== Segment start ==

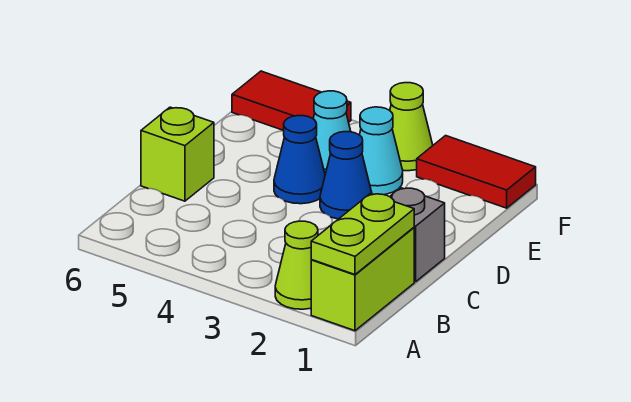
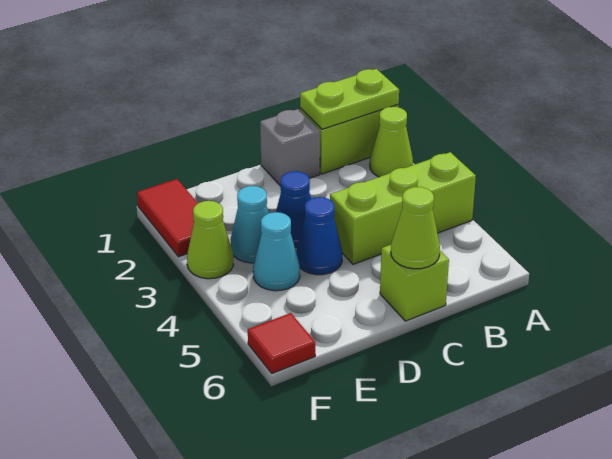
none -> lime 1x3 brick [330,152,476,264]
none -> lime 1x1 cone [391,187,440,269]
red 1x2 tile [232,71,351,130] -> red 1x1 tile [248,313,315,373]

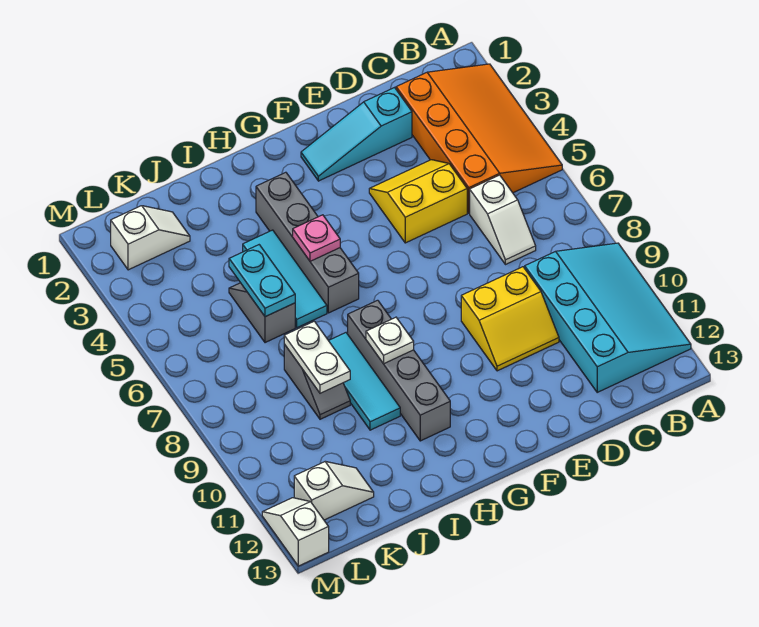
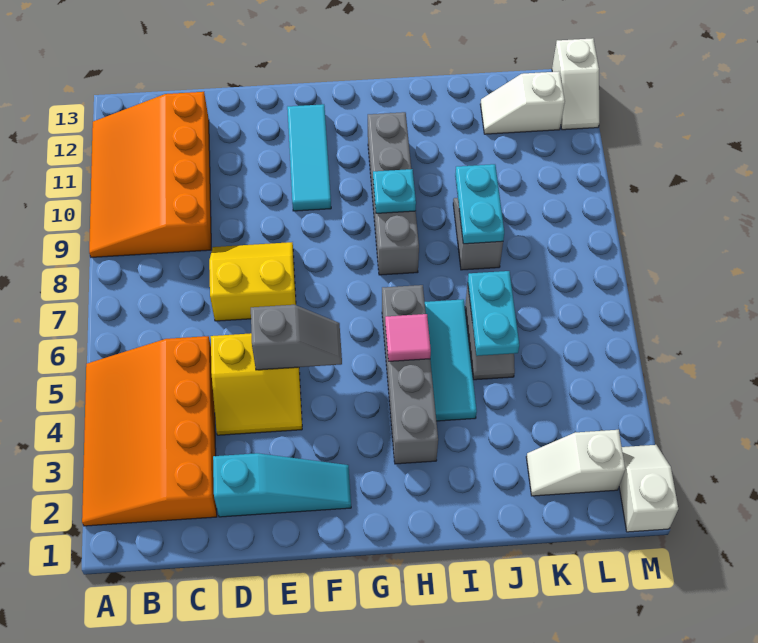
cyan 3x4 slope [525,243,691,392] -> orange 3x4 slope [89,92,211,257]
white 1x2 slope [470,175,536,265] -> white 1x2 slope moved to [619,445,678,532]
yellow 2x2 slope [461,267,559,371] -> yellow 2x2 slope moved to [209,242,296,321]
none -> grey 1x2 slope [251,305,342,370]
pink 1x1 plate [293,215,340,261] -> pink 1x1 tile [385,314,431,361]
white 1x1 plate [366,317,414,364] -> cyan 1x1 plate [373,169,416,213]
cyan 1x3 tile [329,333,400,430] -> cyan 1x3 tile moved to [287,104,331,211]
white 1x2 plate [284,321,350,393] -> cyan 1x2 plate [455,164,504,244]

== Segment end ==

Task brief:
Only the pictures are to be dropped; all other material above must be repeated exactly.

Answer below:
none -> lime 1x3 brick [330,152,476,264]
none -> lime 1x1 cone [391,187,440,269]
red 1x2 tile [232,71,351,130] -> red 1x1 tile [248,313,315,373]

cyan 3x4 slope [525,243,691,392] -> orange 3x4 slope [89,92,211,257]
white 1x2 slope [470,175,536,265] -> white 1x2 slope moved to [619,445,678,532]
yellow 2x2 slope [461,267,559,371] -> yellow 2x2 slope moved to [209,242,296,321]
none -> grey 1x2 slope [251,305,342,370]
pink 1x1 plate [293,215,340,261] -> pink 1x1 tile [385,314,431,361]
white 1x1 plate [366,317,414,364] -> cyan 1x1 plate [373,169,416,213]
cyan 1x3 tile [329,333,400,430] -> cyan 1x3 tile moved to [287,104,331,211]
white 1x2 plate [284,321,350,393] -> cyan 1x2 plate [455,164,504,244]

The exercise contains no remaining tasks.